Directions for this task.
List each line of the rows below that contains the string "kern".

— begin —

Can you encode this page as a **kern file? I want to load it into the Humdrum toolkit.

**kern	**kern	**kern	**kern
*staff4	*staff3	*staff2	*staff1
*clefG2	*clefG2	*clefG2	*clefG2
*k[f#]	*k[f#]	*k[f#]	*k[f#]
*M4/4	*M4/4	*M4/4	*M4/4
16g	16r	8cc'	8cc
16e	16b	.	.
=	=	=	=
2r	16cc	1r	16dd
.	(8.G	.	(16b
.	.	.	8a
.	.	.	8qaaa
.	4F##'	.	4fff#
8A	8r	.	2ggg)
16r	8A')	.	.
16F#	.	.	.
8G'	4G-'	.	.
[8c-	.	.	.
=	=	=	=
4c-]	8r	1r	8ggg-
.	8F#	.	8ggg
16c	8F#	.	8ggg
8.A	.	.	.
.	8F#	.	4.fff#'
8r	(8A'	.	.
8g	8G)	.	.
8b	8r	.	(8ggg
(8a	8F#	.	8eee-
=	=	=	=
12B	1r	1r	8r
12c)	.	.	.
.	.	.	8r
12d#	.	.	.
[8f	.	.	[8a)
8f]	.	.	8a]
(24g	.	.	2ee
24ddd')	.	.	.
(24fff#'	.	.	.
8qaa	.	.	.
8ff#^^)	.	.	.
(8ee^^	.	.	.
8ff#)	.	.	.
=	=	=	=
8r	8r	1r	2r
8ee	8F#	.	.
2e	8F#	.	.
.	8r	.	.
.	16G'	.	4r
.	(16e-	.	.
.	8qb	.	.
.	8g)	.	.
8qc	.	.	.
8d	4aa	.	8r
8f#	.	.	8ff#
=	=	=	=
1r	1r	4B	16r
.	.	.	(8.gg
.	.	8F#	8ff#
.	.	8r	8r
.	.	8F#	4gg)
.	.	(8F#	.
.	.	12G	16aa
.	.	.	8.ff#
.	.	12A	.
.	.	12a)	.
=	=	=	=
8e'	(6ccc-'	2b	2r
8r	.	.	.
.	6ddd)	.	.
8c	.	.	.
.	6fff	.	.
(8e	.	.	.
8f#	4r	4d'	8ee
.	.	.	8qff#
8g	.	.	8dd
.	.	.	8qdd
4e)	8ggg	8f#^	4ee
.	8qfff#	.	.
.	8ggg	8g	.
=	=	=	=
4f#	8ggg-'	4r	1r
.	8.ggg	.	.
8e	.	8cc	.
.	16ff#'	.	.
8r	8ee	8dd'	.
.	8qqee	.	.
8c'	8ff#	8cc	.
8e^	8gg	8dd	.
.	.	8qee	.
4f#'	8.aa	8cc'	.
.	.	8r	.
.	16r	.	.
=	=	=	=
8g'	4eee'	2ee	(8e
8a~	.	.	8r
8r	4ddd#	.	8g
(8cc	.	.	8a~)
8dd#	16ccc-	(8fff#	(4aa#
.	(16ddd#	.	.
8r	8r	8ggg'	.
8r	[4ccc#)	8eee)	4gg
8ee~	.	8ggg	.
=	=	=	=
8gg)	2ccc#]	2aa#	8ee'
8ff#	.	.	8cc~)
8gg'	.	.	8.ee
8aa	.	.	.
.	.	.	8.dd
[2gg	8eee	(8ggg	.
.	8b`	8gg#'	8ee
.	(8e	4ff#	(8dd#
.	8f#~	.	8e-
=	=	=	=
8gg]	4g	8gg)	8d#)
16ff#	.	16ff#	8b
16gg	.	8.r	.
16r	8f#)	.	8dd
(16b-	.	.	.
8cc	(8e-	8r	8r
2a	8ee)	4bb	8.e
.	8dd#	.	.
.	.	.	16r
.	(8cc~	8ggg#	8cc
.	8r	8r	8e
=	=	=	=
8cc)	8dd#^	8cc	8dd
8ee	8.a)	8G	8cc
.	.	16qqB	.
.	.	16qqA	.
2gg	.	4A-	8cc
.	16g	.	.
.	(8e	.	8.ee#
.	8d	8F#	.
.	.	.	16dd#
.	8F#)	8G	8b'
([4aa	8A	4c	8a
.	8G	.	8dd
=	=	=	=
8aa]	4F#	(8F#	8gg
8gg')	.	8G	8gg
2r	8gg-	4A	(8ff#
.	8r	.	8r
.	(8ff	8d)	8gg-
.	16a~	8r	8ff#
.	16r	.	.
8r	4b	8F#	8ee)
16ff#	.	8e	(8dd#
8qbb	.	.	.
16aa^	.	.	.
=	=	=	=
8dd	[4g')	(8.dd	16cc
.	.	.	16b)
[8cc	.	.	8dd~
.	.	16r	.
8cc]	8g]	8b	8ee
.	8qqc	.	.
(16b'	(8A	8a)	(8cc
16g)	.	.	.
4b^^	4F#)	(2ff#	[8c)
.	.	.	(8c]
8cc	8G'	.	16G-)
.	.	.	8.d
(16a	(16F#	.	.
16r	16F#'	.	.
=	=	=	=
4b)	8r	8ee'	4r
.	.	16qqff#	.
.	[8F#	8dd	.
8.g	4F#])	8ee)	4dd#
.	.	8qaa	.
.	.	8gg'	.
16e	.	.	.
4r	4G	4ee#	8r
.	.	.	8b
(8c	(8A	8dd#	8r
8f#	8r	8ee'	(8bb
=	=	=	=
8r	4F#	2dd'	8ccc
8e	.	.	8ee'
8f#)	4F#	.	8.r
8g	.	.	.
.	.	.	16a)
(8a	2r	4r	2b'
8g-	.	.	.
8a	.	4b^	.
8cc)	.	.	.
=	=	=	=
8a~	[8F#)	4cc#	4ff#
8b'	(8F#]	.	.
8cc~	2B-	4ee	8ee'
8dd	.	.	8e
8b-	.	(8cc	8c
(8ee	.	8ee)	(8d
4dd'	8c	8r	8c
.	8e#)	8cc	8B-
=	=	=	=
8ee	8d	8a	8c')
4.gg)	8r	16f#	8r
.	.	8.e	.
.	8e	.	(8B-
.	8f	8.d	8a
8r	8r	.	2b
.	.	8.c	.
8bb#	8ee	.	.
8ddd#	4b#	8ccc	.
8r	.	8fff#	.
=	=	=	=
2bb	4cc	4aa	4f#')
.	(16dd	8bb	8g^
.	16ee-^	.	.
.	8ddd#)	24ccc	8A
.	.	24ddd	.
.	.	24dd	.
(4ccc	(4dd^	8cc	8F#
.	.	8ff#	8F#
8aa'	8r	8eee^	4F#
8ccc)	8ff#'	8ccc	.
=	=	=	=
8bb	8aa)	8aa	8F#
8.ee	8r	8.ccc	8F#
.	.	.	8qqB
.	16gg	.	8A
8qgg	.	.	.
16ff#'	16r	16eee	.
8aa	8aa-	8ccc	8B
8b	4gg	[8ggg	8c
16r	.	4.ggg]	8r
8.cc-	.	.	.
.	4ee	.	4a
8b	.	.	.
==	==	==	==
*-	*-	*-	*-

— end —

Task output.
Can you encode this page as a **kern file? I want to load it into the Humdrum toolkit.
**kern	**kern	**kern	**kern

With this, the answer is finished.